Provided records
★ ★ ★ ★ ★ ★ ★
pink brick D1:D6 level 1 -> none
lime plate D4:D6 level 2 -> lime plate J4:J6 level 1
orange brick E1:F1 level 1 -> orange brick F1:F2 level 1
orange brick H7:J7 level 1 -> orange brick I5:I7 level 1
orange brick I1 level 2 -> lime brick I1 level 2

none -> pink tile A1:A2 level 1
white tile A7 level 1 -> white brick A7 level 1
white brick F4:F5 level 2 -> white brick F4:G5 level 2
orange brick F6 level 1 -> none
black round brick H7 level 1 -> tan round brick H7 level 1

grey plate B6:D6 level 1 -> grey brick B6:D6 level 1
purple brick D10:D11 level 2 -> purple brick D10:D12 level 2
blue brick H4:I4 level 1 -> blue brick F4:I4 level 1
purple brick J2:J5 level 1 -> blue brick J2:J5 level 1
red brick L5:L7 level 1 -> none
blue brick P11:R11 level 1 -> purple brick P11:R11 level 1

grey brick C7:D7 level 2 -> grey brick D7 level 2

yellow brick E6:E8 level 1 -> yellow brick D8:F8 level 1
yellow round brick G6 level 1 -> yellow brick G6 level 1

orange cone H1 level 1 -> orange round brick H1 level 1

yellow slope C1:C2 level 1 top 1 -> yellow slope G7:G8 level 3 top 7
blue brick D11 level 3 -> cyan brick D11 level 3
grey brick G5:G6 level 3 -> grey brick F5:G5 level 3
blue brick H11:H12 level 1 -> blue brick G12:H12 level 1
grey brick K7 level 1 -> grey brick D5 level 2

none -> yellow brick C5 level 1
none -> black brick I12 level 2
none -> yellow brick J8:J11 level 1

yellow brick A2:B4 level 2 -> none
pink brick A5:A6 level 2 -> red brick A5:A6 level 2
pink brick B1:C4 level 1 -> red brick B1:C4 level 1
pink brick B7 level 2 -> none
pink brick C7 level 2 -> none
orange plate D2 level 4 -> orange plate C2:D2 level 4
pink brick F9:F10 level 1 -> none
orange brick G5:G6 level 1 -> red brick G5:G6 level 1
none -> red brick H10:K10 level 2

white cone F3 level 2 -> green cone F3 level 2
★ ★ ★ ★ ★ ★ ★
What to do
Copy down the entries exactly, leaving out no line.

Answer
pink brick D1:D6 level 1 -> none
lime plate D4:D6 level 2 -> lime plate J4:J6 level 1
orange brick E1:F1 level 1 -> orange brick F1:F2 level 1
orange brick H7:J7 level 1 -> orange brick I5:I7 level 1
orange brick I1 level 2 -> lime brick I1 level 2

none -> pink tile A1:A2 level 1
white tile A7 level 1 -> white brick A7 level 1
white brick F4:F5 level 2 -> white brick F4:G5 level 2
orange brick F6 level 1 -> none
black round brick H7 level 1 -> tan round brick H7 level 1

grey plate B6:D6 level 1 -> grey brick B6:D6 level 1
purple brick D10:D11 level 2 -> purple brick D10:D12 level 2
blue brick H4:I4 level 1 -> blue brick F4:I4 level 1
purple brick J2:J5 level 1 -> blue brick J2:J5 level 1
red brick L5:L7 level 1 -> none
blue brick P11:R11 level 1 -> purple brick P11:R11 level 1

grey brick C7:D7 level 2 -> grey brick D7 level 2

yellow brick E6:E8 level 1 -> yellow brick D8:F8 level 1
yellow round brick G6 level 1 -> yellow brick G6 level 1

orange cone H1 level 1 -> orange round brick H1 level 1

yellow slope C1:C2 level 1 top 1 -> yellow slope G7:G8 level 3 top 7
blue brick D11 level 3 -> cyan brick D11 level 3
grey brick G5:G6 level 3 -> grey brick F5:G5 level 3
blue brick H11:H12 level 1 -> blue brick G12:H12 level 1
grey brick K7 level 1 -> grey brick D5 level 2

none -> yellow brick C5 level 1
none -> black brick I12 level 2
none -> yellow brick J8:J11 level 1

yellow brick A2:B4 level 2 -> none
pink brick A5:A6 level 2 -> red brick A5:A6 level 2
pink brick B1:C4 level 1 -> red brick B1:C4 level 1
pink brick B7 level 2 -> none
pink brick C7 level 2 -> none
orange plate D2 level 4 -> orange plate C2:D2 level 4
pink brick F9:F10 level 1 -> none
orange brick G5:G6 level 1 -> red brick G5:G6 level 1
none -> red brick H10:K10 level 2

white cone F3 level 2 -> green cone F3 level 2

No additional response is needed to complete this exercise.